**TASK**
A bare number is the expected answer: the count of lines in the records that contain the word "bowling".

**EXCERPTED DATA**
***

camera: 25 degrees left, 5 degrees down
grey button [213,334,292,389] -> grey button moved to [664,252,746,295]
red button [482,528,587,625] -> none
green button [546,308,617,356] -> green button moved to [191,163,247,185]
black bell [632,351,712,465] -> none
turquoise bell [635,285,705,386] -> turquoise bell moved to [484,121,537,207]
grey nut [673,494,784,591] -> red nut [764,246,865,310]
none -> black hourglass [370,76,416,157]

***

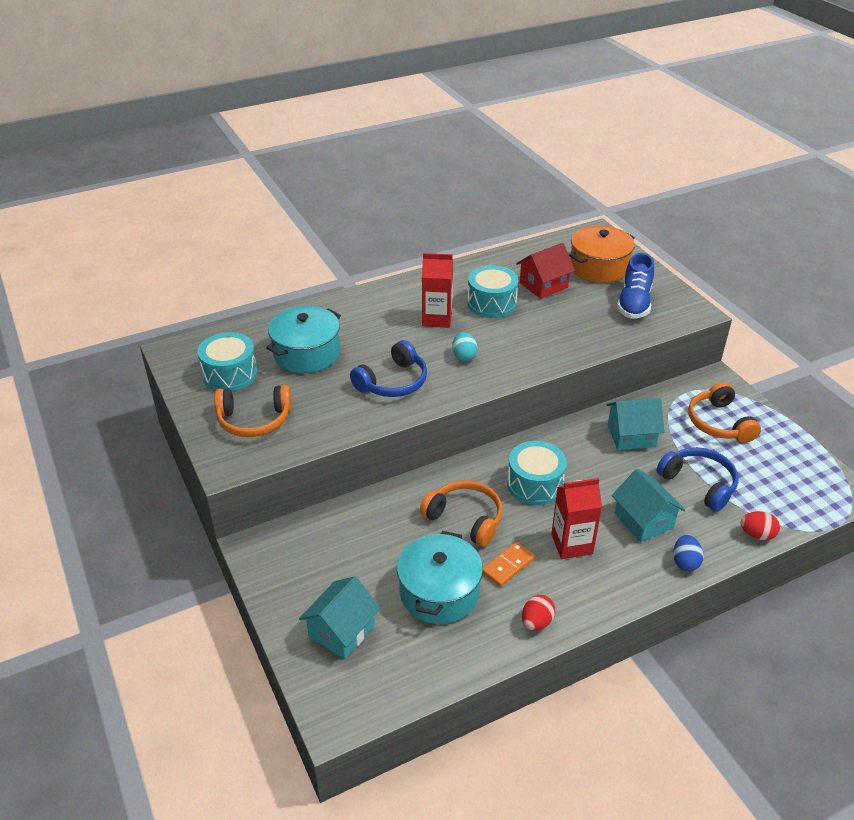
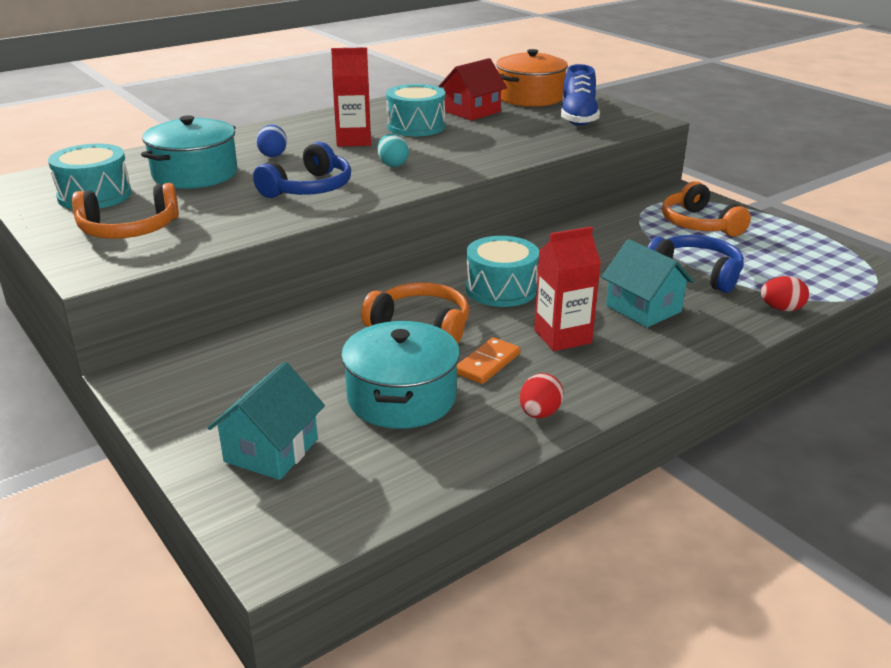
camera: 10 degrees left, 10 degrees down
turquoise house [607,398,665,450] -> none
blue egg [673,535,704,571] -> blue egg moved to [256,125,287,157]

***

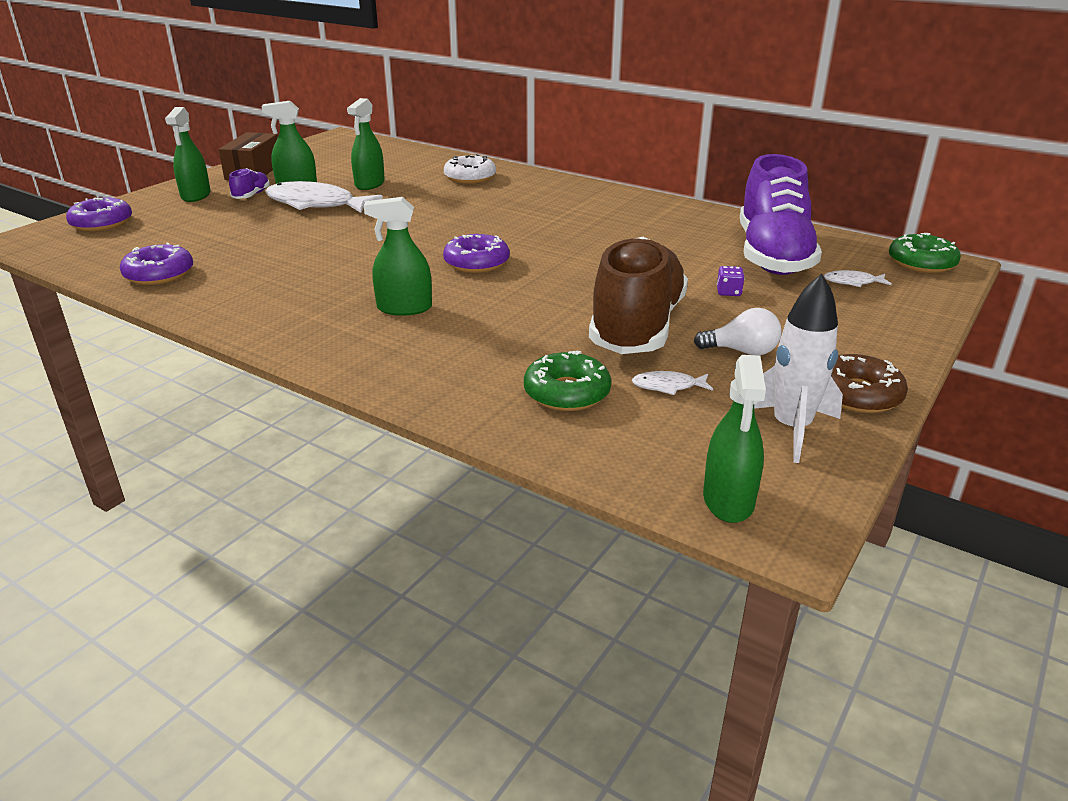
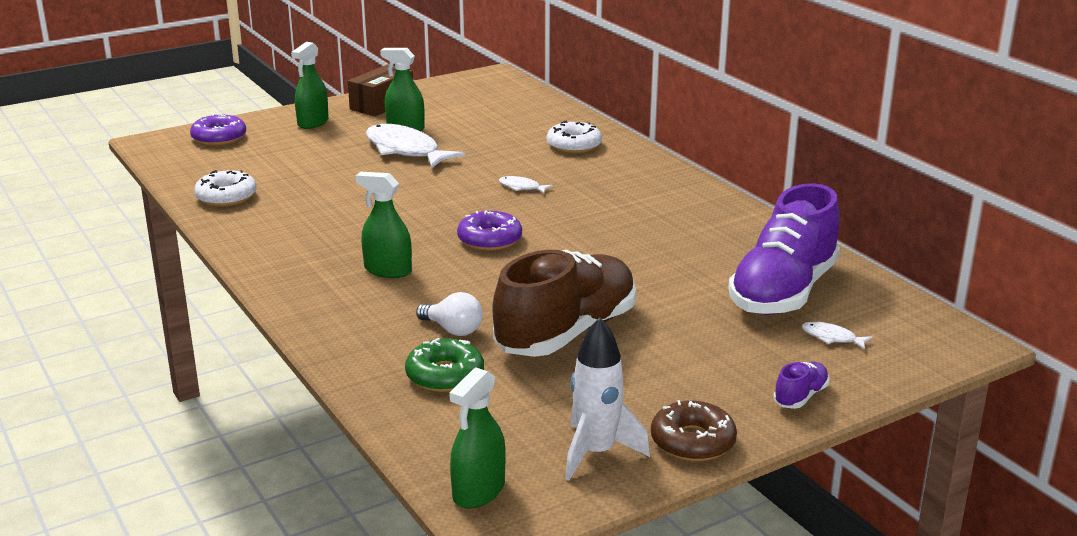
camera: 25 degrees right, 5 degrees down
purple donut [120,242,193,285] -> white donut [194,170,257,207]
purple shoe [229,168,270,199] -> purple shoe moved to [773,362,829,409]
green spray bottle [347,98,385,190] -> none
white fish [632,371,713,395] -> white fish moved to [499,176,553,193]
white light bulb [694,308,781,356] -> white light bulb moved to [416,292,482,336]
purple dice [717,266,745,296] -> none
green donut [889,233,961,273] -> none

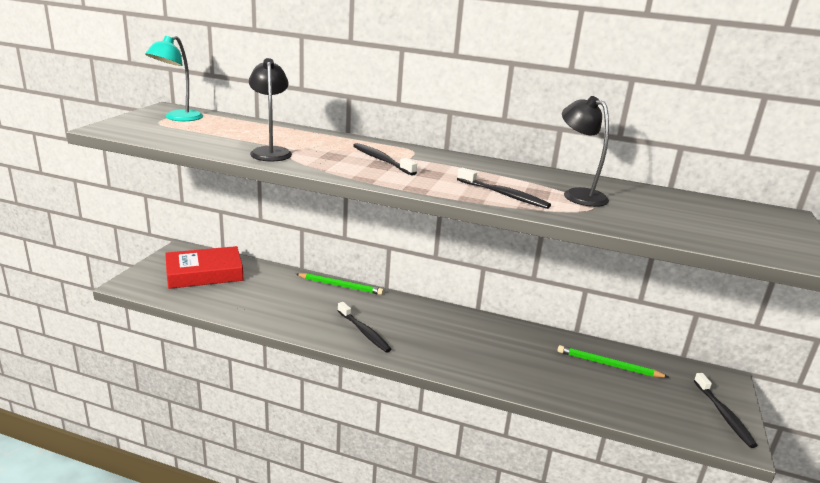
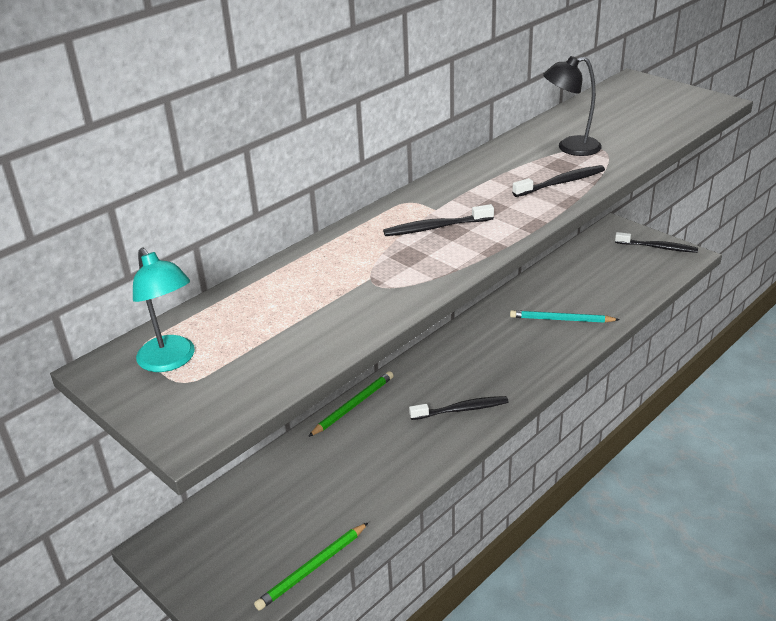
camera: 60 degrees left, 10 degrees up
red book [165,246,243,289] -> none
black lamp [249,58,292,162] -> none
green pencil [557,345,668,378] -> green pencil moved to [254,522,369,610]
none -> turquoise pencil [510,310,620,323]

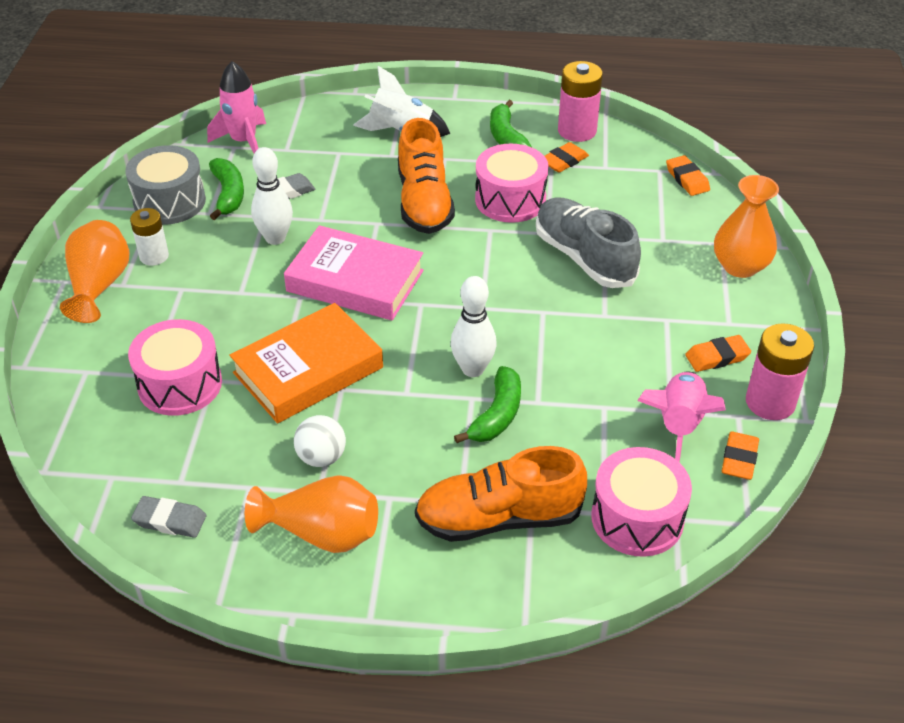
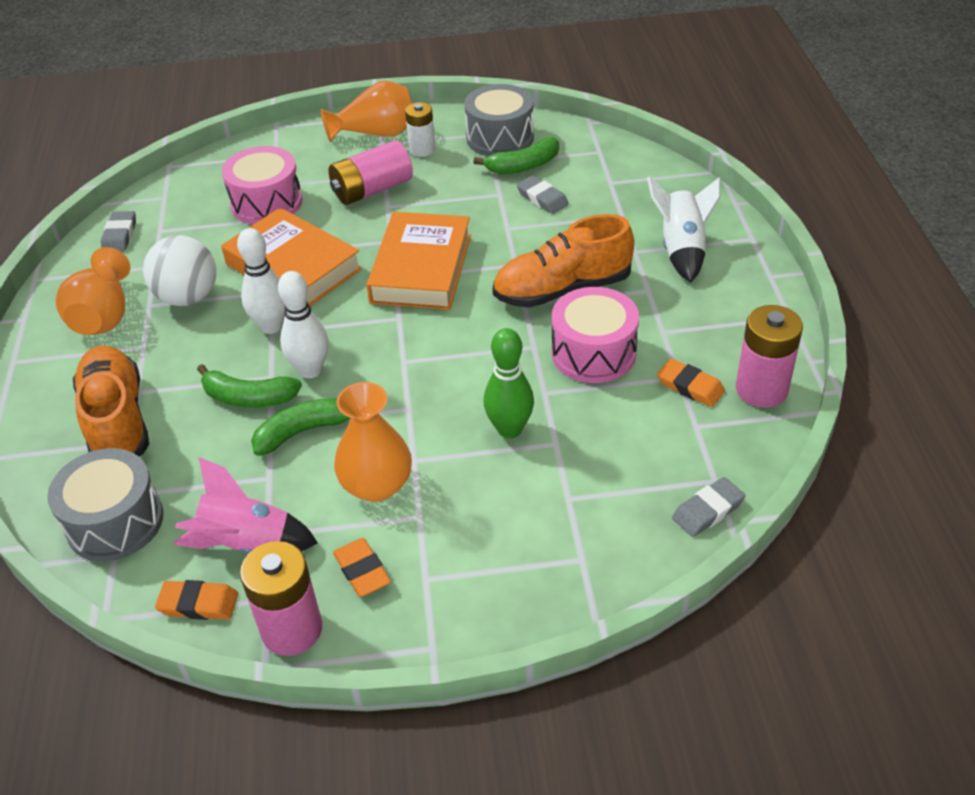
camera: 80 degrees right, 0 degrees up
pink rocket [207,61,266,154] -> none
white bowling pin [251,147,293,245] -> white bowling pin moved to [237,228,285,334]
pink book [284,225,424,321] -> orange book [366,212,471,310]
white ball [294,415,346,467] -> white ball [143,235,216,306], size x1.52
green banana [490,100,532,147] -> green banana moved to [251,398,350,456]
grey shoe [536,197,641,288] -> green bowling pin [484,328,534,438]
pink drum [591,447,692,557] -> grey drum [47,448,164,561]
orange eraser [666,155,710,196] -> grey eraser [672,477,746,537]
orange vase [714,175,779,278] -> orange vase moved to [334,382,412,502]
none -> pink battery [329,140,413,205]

***

**ANSWER**
2